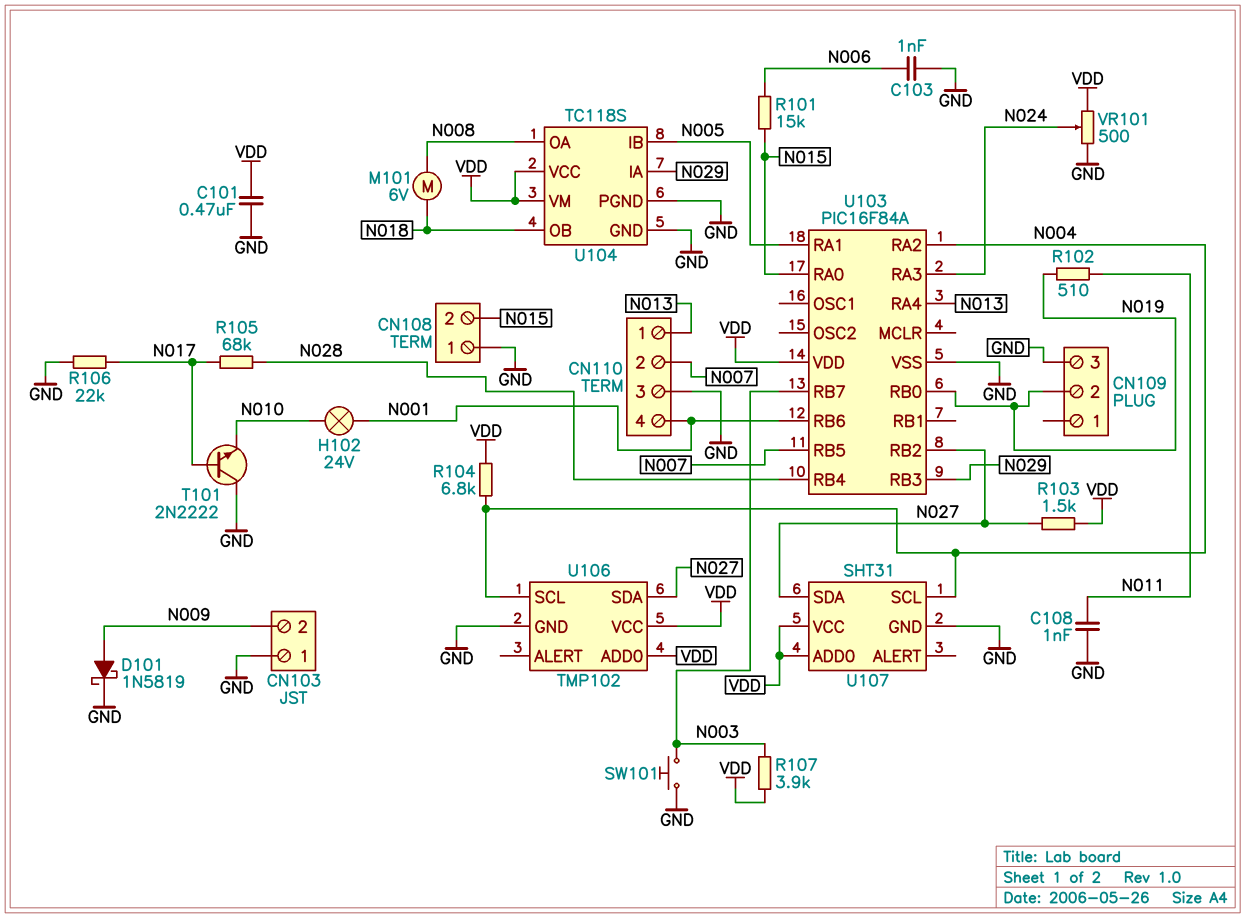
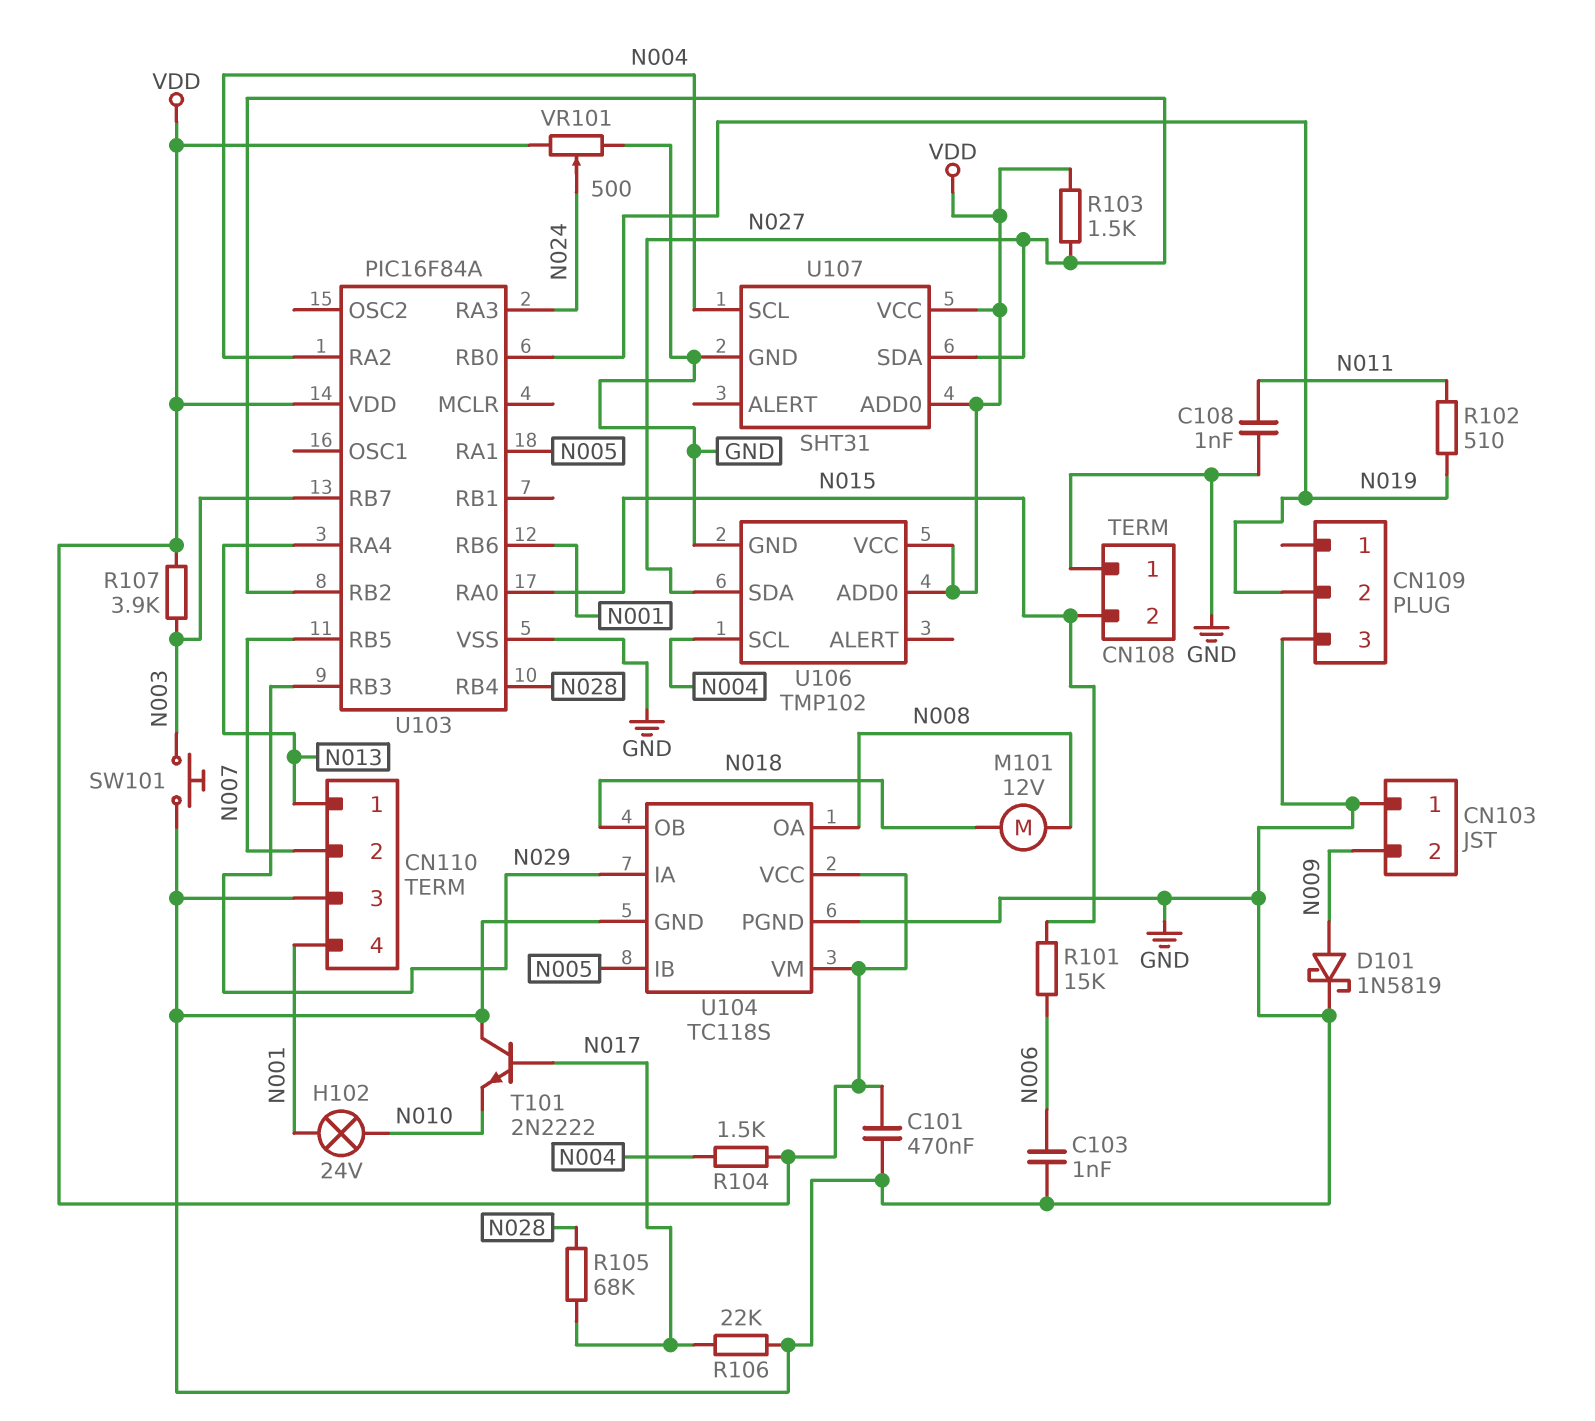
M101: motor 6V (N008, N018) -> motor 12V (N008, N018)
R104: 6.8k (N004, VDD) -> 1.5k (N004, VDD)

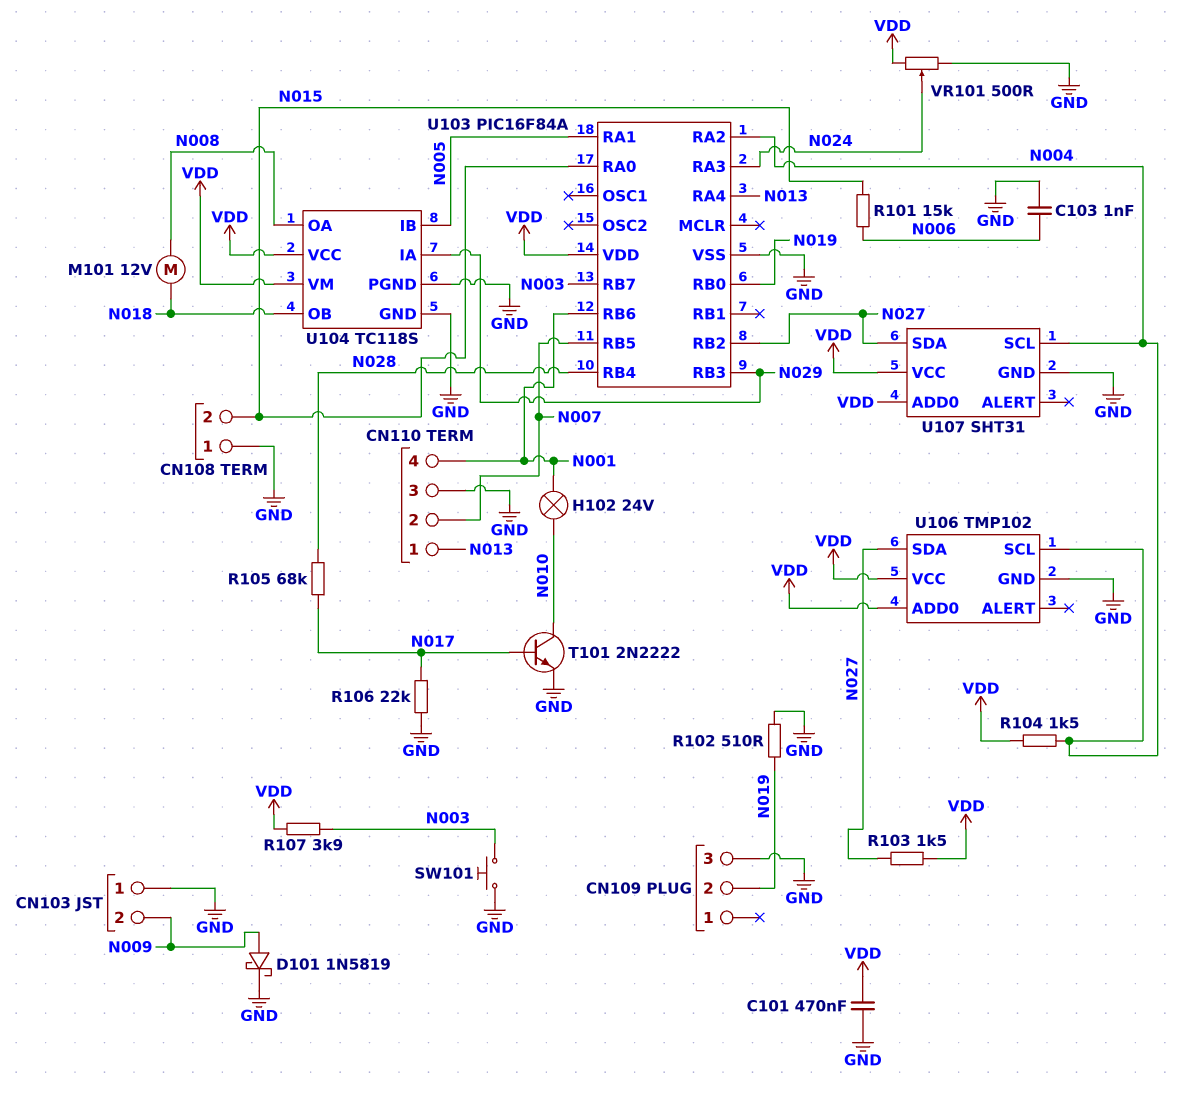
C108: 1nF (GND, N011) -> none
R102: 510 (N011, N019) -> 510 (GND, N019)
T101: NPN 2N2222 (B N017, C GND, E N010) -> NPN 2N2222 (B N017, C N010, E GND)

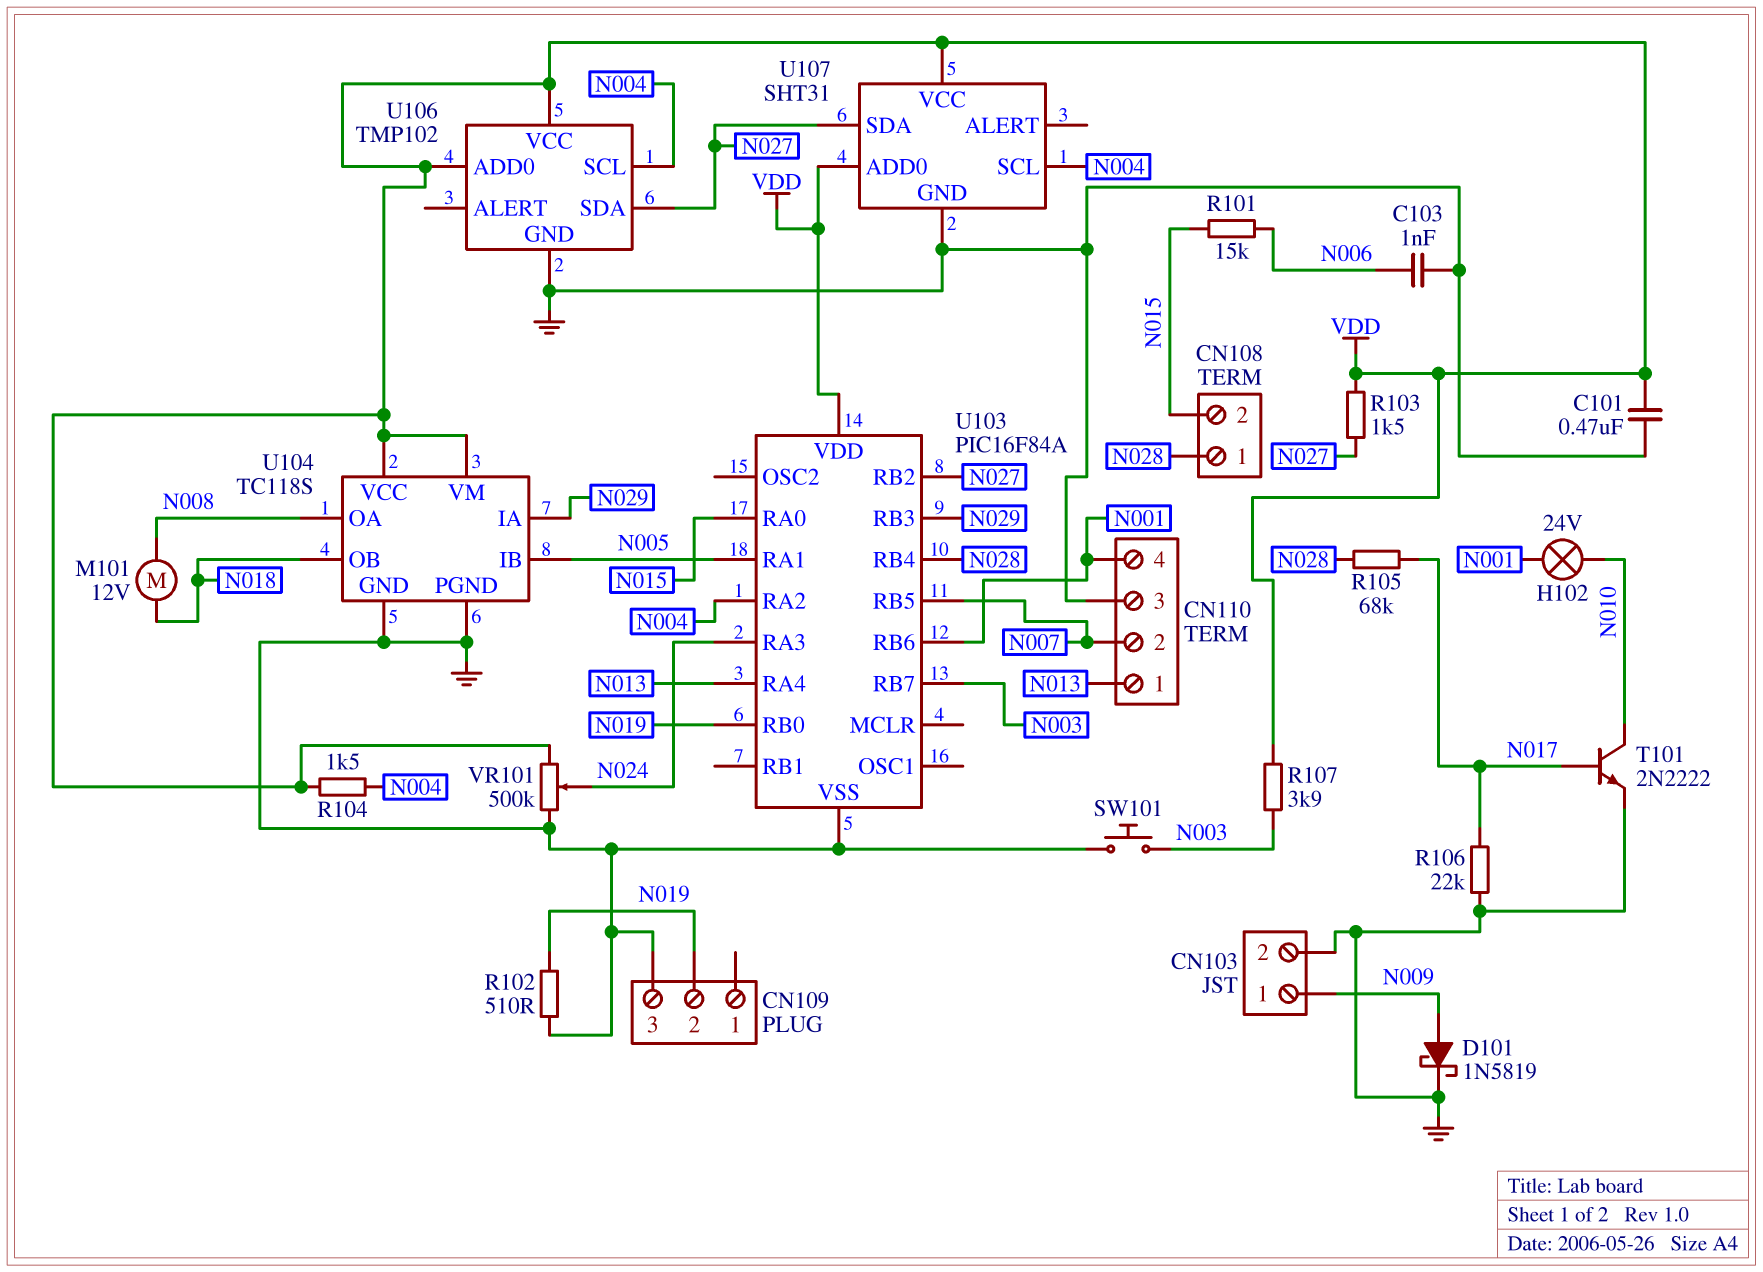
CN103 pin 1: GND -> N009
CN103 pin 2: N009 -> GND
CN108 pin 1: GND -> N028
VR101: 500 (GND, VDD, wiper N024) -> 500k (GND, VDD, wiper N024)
...
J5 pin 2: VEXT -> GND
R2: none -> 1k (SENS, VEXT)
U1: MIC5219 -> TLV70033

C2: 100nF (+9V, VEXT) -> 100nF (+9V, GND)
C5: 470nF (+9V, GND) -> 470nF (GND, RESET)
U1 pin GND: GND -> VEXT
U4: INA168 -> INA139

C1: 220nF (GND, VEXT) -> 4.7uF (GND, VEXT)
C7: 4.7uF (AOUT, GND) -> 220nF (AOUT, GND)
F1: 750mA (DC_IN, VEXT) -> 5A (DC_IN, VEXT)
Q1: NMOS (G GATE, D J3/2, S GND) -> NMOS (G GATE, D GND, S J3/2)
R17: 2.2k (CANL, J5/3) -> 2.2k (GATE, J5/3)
---
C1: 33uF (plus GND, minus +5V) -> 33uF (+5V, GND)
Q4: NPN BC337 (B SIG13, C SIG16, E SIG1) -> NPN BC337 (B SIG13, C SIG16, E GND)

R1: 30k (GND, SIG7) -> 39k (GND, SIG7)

→ EXERCISE DETAILS: Return the span of lines in the data above that opens at the line with "J5 pin 2: VEXT -> GND" and closes at the line with "R17: 2.2k (CANL, J5/3) -> 2.2k (GATE, J5/3)", exactly, ends included, nothing else.

→ RESPONSE TO THIS EXERCISE:
J5 pin 2: VEXT -> GND
R2: none -> 1k (SENS, VEXT)
U1: MIC5219 -> TLV70033

C2: 100nF (+9V, VEXT) -> 100nF (+9V, GND)
C5: 470nF (+9V, GND) -> 470nF (GND, RESET)
U1 pin GND: GND -> VEXT
U4: INA168 -> INA139

C1: 220nF (GND, VEXT) -> 4.7uF (GND, VEXT)
C7: 4.7uF (AOUT, GND) -> 220nF (AOUT, GND)
F1: 750mA (DC_IN, VEXT) -> 5A (DC_IN, VEXT)
Q1: NMOS (G GATE, D J3/2, S GND) -> NMOS (G GATE, D GND, S J3/2)
R17: 2.2k (CANL, J5/3) -> 2.2k (GATE, J5/3)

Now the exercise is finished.